Exercise details - Where a line of the listing below includes the word "purple", reproduce that line.
------------------------------------------------------------------------
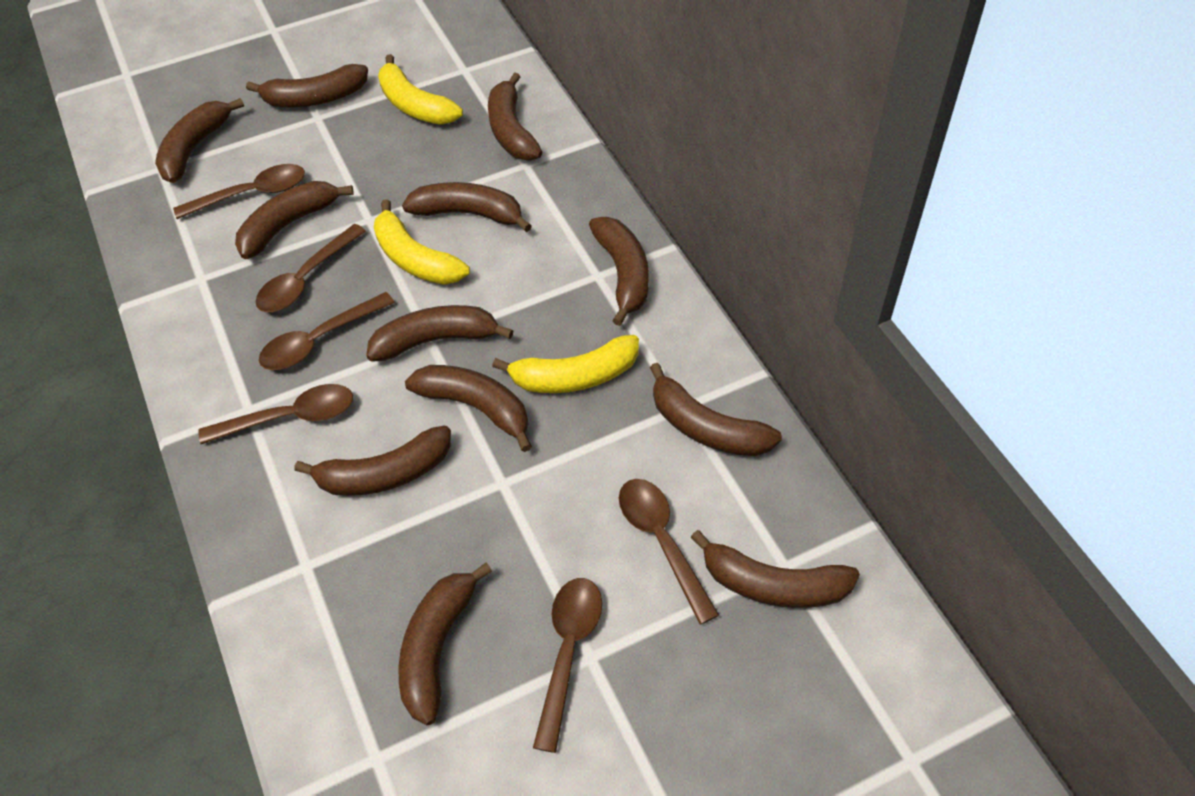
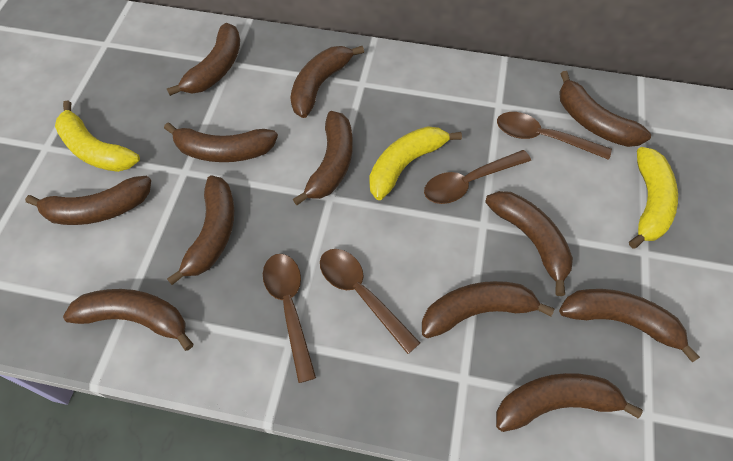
brown spoon: [173,164,305,219] [198,384,353,444] [256,224,366,312] [259,292,395,370] [533,578,602,753] [619,479,719,624] = 6 -> [263,254,316,383] [320,249,420,354] [424,150,531,204] [497,112,612,160] = 4

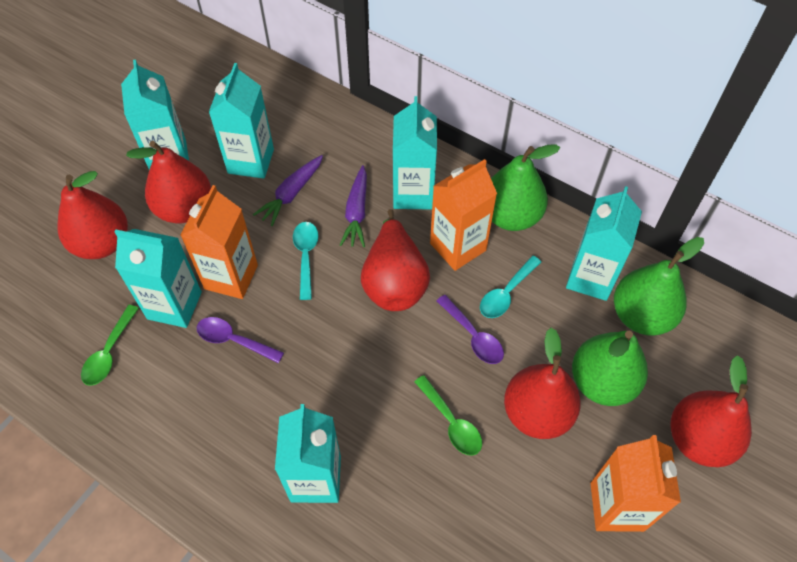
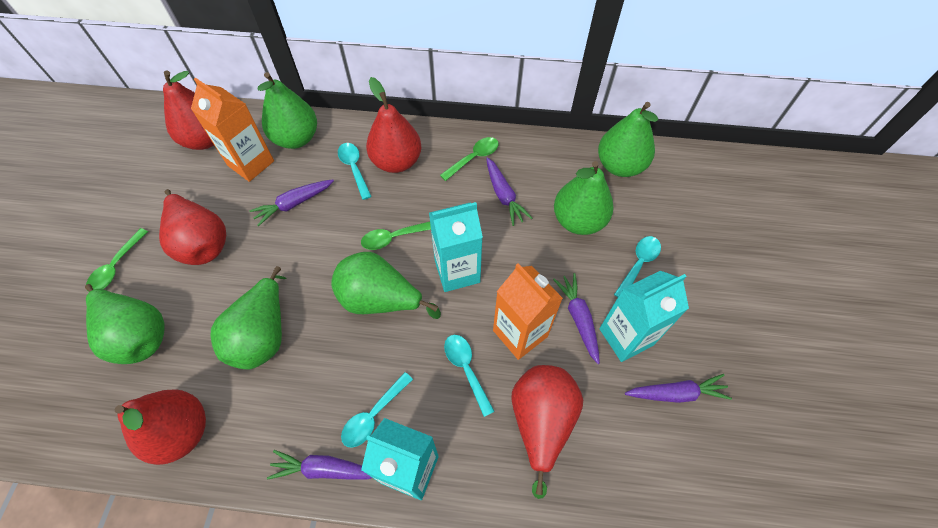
green pear: [491,145,560,231] [572,331,648,406] [614,237,704,336] = 3 -> [85,284,164,364] [210,266,286,369] [258,72,317,149] [331,252,441,319] [554,161,614,235] [598,102,658,177] = 6
green spoon: [81,305,139,386] [414,375,482,455] = 2 -> [86,228,148,292] [361,222,431,250] [440,137,499,181] = 3
orange carton: [180,185,258,299] [430,159,497,271] [591,435,681,532] = 3 -> [191,78,274,182] [493,263,563,360] = 2
purple carrot: [253,155,323,226] [340,165,367,247] = 2 -> [249,179,334,226] [267,450,372,480] [486,157,532,226] [553,273,600,364] [625,374,732,403] = 5
purple spoon: [197,317,284,363] [437,295,504,364] = 2 -> none = 0
turquoise carton: [115,229,202,328] [121,59,189,170] [209,63,274,179] [275,404,341,503] [393,96,437,210] [566,186,642,301] = 6 -> [361,418,439,500] [429,202,483,292] [599,271,689,362] = 3
turquoise spoon: [293,222,318,300] [480,256,541,318] = 2 -> [338,143,372,200] [341,372,413,448] [444,335,495,417] [614,236,661,297] = 4

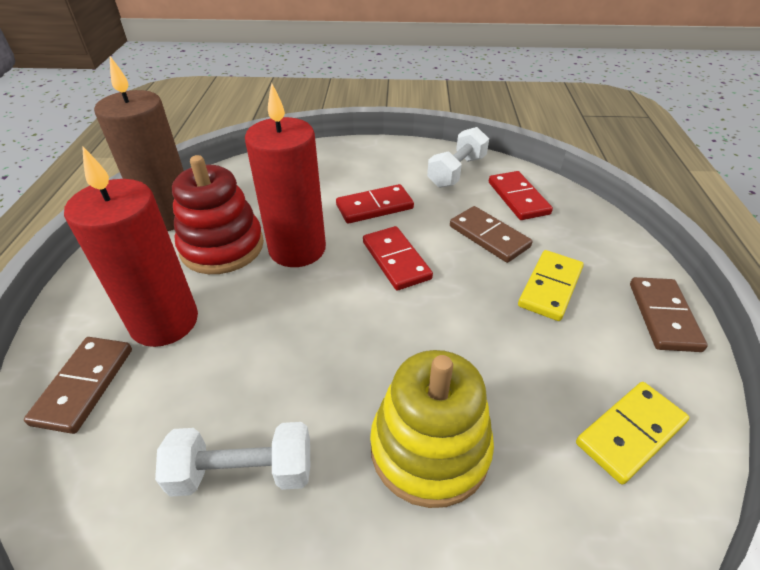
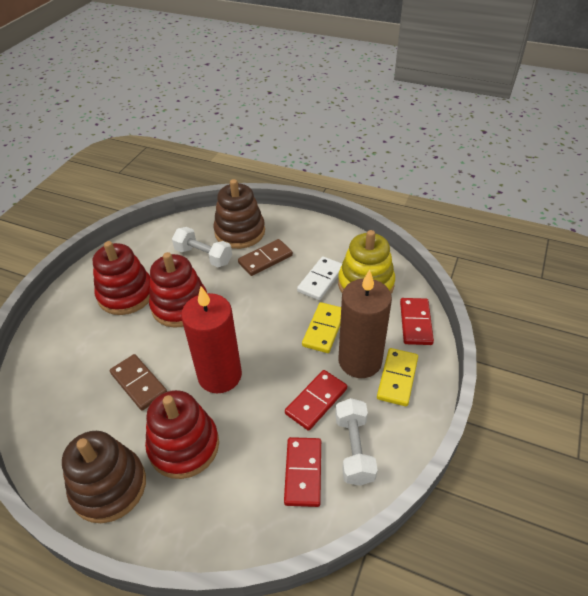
brown domino: [24,337,132,434] [450,206,532,263] [630,277,708,352] = 3 -> [110,354,167,411] [238,239,293,276] = 2
brown stacking toy: none = 0 -> [62,431,146,523] [213,179,265,249] = 2
red candle: [64,146,198,347] [245,83,326,267] = 2 -> [181,286,242,394] = 1
red stacking toy: [172,155,264,274] = 1 -> [93,241,150,315] [145,390,219,479] [149,252,207,328] = 3
white domino: none = 0 -> [297,256,342,300] = 1

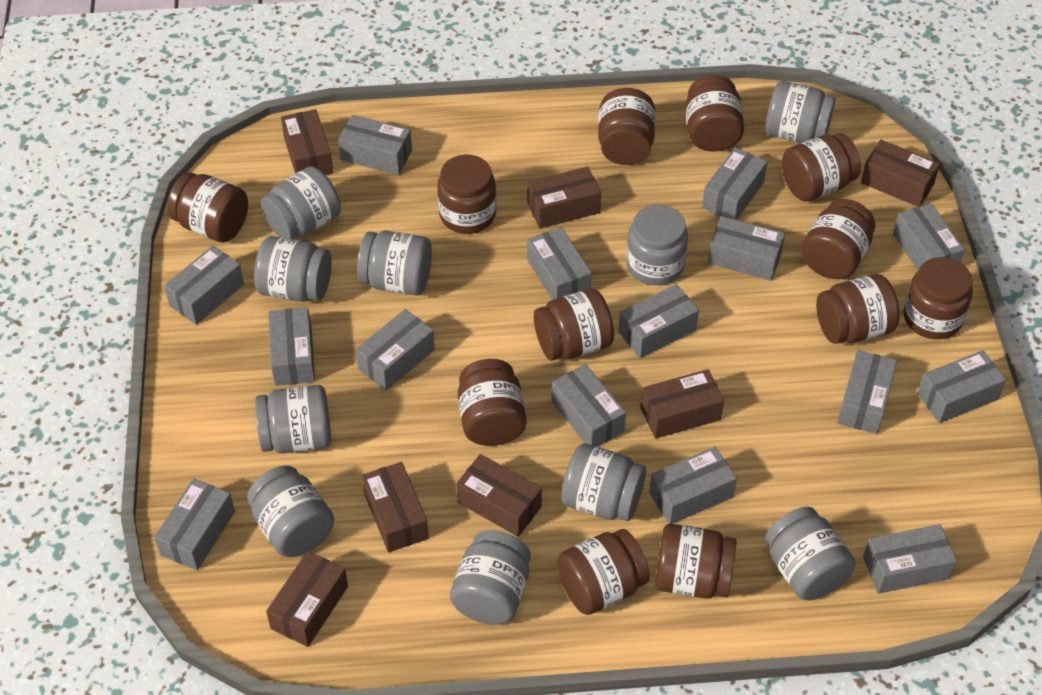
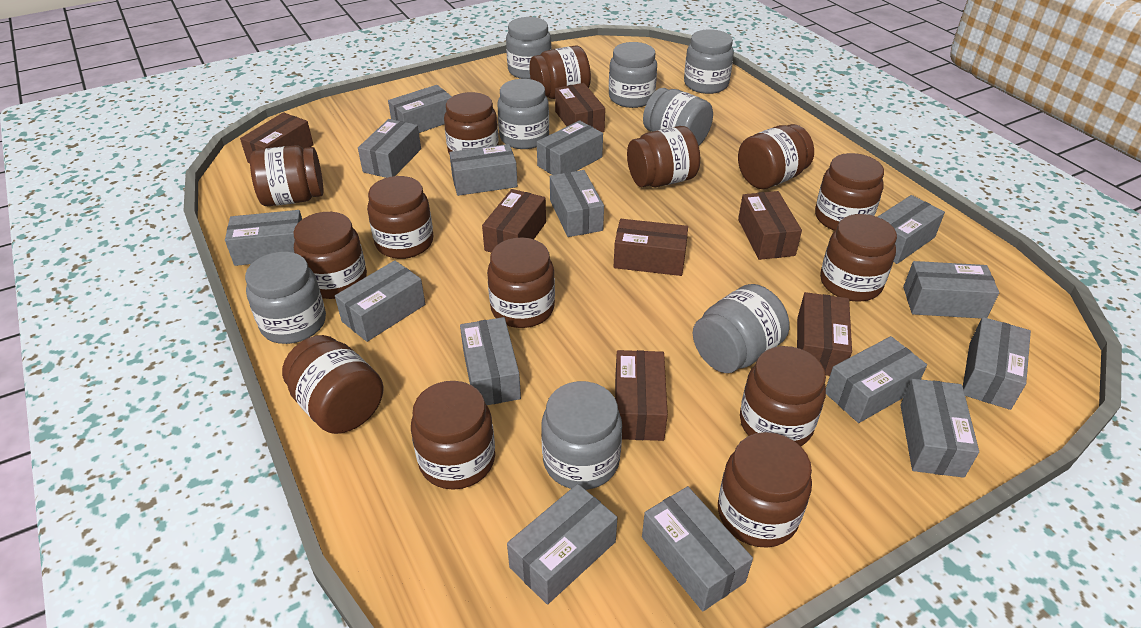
brown jar: [168,172,248,243] [437,155,496,234] [458,359,526,446] [534,289,614,361] [557,529,650,615] [598,88,655,165] [655,524,737,599] [685,75,744,152] [782,133,861,201] [801,199,875,279] [816,274,900,344] [903,257,973,339] = 12 -> [250,145,323,206] [282,335,384,434] [293,212,367,299] [367,176,433,259] [411,381,495,490] [444,92,499,155] [487,237,555,328] [529,46,591,99] [627,126,700,187] [718,432,812,548] [738,124,814,189] [740,346,826,446] [815,153,884,231] [820,214,897,302] = 14
grey jar: [247,465,334,557] [254,236,332,302] [255,385,331,453] [261,166,341,239] [357,230,432,296] [450,530,531,625] [561,444,646,521] [627,205,688,285] [765,81,836,143] [765,507,856,600] = 10 -> [245,252,326,344] [497,79,549,149] [506,17,552,79] [541,381,622,490] [609,42,657,108] [643,88,713,145] [684,29,734,94] [693,284,790,373] = 8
------------------------------------------------------------------------
Answer section -
purple carrot: [253,155,323,226] [340,165,367,247] = 2 -> [249,179,334,226] [267,450,372,480] [486,157,532,226] [553,273,600,364] [625,374,732,403] = 5
purple spoon: [197,317,284,363] [437,295,504,364] = 2 -> none = 0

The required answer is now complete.